[Records for this task Boundary: Start]
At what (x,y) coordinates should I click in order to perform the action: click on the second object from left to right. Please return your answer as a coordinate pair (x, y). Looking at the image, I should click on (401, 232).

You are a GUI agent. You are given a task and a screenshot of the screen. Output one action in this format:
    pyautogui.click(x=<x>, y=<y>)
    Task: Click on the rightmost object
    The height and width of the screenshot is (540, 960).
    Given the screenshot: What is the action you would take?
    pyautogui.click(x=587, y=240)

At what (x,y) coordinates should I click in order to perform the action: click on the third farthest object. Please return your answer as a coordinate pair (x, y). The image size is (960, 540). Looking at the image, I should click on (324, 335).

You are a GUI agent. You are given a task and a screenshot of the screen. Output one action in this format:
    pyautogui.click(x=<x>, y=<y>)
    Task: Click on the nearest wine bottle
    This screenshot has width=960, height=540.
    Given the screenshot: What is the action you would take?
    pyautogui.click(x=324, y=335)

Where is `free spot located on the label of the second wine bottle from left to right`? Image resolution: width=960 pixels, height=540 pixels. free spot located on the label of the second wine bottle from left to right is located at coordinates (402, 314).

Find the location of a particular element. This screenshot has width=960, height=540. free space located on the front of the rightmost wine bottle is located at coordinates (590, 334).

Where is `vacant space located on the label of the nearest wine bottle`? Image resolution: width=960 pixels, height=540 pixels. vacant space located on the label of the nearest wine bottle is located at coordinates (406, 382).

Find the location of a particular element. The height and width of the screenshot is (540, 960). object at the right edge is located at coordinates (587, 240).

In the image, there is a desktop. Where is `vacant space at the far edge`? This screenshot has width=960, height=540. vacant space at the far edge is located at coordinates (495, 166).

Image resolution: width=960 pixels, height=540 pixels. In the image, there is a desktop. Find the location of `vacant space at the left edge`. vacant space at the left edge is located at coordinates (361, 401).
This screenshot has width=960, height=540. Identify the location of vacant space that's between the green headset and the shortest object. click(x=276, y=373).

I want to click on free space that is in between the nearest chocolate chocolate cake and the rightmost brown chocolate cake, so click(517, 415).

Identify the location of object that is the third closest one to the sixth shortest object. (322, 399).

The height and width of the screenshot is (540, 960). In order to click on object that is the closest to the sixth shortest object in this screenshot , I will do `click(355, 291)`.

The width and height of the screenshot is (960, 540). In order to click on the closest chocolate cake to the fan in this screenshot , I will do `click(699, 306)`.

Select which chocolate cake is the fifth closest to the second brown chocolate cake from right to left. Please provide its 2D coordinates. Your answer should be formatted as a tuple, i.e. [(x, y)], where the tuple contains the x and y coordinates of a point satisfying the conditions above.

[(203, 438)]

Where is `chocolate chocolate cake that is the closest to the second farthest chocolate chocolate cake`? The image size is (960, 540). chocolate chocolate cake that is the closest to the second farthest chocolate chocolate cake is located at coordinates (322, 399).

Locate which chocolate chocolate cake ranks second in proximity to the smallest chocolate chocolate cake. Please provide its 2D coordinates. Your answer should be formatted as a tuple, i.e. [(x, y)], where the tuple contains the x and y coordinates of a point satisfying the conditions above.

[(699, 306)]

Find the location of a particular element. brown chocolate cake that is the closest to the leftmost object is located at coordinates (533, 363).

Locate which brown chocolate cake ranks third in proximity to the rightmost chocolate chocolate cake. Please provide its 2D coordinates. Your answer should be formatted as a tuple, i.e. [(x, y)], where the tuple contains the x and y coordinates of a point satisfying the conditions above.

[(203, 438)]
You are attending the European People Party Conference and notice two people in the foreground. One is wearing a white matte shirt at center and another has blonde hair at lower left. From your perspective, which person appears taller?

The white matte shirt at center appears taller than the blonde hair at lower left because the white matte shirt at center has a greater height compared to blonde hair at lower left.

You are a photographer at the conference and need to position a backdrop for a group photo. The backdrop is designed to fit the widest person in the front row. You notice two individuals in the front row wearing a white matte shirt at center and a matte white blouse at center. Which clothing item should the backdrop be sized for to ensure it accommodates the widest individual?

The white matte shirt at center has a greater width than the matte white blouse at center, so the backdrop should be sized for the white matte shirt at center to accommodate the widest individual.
[Records for this task Boundary: End]
> [Task details]: Rewrite the entries from the line with "Locate which chocolate" to the line with "Find the location of a particular element. brown", substituting "pair" for every occurrence of "tuple" and leaving everything else unchanged.

> [Task output]:
Locate which chocolate chocolate cake ranks second in proximity to the smallest chocolate chocolate cake. Please provide its 2D coordinates. Your answer should be formatted as a pair, i.e. [(x, y)], where the pair contains the x and y coordinates of a point satisfying the conditions above.

[(699, 306)]

Find the location of a particular element. brown chocolate cake that is the closest to the leftmost object is located at coordinates (533, 363).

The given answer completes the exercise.